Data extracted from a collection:
=== Begin Enclosure ===
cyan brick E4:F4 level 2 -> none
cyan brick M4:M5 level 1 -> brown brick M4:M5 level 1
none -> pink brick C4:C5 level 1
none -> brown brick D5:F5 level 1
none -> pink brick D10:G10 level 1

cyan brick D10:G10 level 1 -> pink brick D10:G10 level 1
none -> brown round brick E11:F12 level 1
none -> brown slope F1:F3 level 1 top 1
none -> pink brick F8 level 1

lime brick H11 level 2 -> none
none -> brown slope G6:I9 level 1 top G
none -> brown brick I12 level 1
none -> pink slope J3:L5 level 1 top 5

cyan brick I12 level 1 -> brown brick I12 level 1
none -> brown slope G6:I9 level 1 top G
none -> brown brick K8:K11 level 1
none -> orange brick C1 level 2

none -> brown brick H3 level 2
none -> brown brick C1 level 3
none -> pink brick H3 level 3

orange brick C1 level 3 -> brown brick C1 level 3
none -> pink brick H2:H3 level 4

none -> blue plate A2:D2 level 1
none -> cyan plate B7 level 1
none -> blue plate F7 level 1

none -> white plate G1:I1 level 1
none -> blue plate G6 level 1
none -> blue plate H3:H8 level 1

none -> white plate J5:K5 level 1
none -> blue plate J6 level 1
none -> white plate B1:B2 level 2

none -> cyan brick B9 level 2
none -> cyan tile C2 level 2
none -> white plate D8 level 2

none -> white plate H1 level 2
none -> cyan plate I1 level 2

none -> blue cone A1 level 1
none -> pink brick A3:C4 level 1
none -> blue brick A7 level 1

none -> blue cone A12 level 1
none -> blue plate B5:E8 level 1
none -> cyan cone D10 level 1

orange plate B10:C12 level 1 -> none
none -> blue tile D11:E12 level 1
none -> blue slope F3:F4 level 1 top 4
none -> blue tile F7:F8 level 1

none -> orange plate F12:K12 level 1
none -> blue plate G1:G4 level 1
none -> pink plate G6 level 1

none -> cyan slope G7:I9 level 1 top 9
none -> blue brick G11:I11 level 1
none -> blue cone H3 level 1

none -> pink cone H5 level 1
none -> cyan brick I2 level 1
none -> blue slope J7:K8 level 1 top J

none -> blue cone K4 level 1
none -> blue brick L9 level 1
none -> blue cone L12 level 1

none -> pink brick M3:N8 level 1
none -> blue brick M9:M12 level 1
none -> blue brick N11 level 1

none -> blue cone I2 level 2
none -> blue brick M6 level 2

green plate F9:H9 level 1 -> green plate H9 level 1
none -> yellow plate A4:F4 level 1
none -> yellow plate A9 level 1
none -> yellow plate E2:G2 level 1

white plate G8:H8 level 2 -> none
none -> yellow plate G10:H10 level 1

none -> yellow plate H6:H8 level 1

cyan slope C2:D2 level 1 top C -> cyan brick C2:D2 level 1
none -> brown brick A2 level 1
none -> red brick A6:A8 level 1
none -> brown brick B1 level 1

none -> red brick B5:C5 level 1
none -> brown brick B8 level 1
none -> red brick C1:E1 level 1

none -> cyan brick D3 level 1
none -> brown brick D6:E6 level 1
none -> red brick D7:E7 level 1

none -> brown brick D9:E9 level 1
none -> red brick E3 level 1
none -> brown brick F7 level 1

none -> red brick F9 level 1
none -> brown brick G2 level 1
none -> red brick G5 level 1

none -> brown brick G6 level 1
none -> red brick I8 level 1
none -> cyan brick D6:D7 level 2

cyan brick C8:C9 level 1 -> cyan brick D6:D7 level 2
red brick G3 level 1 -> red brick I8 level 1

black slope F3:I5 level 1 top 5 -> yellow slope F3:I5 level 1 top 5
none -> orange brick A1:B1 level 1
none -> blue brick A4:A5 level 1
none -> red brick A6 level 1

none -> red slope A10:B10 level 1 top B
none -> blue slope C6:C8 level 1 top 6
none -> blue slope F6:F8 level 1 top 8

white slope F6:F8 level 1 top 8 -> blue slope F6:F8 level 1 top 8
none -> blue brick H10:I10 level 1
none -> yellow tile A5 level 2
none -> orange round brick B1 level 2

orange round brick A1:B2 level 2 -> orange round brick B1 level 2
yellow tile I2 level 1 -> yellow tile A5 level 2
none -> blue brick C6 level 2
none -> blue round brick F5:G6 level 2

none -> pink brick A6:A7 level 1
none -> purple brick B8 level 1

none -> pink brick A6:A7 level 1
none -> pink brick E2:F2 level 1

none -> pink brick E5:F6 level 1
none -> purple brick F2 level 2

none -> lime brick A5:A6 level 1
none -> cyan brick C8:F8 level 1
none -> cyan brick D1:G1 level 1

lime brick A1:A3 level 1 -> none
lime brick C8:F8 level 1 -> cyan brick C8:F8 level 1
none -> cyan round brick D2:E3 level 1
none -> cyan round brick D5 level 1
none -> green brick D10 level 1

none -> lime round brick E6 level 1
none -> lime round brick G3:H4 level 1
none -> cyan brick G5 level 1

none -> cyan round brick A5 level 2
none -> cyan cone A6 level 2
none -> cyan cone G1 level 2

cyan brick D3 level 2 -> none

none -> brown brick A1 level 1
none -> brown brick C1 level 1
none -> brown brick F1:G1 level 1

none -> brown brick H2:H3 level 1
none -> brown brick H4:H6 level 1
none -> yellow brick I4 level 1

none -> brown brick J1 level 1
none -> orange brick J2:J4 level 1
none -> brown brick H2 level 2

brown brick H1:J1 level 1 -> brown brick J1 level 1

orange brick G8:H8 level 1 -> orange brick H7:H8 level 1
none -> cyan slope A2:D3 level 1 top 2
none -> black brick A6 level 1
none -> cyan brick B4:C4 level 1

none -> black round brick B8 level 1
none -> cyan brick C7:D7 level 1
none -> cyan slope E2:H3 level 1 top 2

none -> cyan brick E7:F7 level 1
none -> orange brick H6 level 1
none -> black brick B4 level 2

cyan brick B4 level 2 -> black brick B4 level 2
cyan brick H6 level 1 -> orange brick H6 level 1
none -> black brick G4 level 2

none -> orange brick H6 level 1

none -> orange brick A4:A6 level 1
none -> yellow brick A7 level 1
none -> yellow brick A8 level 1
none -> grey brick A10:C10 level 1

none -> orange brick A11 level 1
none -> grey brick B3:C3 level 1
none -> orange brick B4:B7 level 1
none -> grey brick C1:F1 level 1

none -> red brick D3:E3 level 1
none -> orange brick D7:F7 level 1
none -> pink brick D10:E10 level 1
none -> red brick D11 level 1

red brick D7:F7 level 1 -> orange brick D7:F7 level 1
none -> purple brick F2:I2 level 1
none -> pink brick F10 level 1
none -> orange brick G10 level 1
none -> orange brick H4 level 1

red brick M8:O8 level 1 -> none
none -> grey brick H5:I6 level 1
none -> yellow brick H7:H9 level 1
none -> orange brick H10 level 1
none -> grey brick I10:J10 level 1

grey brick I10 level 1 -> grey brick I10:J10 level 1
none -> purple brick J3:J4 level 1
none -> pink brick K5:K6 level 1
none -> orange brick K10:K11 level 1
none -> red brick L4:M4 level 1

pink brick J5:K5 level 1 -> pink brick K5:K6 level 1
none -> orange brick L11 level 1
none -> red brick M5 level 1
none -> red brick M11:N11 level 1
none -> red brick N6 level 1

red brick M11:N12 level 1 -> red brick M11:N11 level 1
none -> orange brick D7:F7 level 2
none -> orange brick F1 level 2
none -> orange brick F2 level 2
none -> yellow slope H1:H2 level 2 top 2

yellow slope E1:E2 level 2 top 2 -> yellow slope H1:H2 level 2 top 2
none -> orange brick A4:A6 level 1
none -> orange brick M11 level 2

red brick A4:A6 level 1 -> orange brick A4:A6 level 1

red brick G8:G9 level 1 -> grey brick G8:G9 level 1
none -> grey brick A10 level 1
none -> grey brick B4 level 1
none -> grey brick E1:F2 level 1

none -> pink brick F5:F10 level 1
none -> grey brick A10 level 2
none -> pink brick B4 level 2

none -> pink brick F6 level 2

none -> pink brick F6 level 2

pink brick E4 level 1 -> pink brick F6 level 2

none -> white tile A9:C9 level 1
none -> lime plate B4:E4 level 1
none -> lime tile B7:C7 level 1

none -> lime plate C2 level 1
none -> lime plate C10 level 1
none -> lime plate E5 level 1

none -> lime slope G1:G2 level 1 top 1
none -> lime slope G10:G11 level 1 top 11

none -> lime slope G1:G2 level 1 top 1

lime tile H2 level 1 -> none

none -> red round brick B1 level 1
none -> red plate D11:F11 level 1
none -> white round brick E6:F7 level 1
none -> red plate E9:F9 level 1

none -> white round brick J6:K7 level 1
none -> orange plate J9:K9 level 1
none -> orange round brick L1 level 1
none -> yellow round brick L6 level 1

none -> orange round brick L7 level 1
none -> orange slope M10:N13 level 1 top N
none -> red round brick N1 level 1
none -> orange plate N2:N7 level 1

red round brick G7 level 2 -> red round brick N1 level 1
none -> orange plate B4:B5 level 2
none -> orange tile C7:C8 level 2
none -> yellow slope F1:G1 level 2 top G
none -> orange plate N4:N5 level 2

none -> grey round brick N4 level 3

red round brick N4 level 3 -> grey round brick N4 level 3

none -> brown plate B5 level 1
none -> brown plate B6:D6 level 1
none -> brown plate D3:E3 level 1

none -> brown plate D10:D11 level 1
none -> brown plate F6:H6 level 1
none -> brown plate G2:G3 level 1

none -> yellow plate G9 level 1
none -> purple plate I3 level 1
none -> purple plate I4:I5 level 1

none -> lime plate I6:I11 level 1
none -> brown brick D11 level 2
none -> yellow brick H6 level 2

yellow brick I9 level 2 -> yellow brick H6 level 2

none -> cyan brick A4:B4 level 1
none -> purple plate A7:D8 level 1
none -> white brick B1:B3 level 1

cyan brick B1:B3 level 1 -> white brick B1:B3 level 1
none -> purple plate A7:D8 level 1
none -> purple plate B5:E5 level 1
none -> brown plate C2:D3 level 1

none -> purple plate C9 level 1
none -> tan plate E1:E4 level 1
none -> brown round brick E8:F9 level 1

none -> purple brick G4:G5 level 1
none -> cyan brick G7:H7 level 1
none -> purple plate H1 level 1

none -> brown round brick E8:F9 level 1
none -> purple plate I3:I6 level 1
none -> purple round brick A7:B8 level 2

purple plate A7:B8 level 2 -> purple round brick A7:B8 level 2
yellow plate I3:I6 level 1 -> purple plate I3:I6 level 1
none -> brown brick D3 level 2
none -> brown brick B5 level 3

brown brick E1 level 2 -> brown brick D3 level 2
=== End Enclosure ===
All that is wanted is the stretch of lines above from the one containing "none -> brown brick I12 level 1" through the one containing "none -> pink brick H3 level 3", duplicated exactly.

none -> brown brick I12 level 1
none -> pink slope J3:L5 level 1 top 5

cyan brick I12 level 1 -> brown brick I12 level 1
none -> brown slope G6:I9 level 1 top G
none -> brown brick K8:K11 level 1
none -> orange brick C1 level 2

none -> brown brick H3 level 2
none -> brown brick C1 level 3
none -> pink brick H3 level 3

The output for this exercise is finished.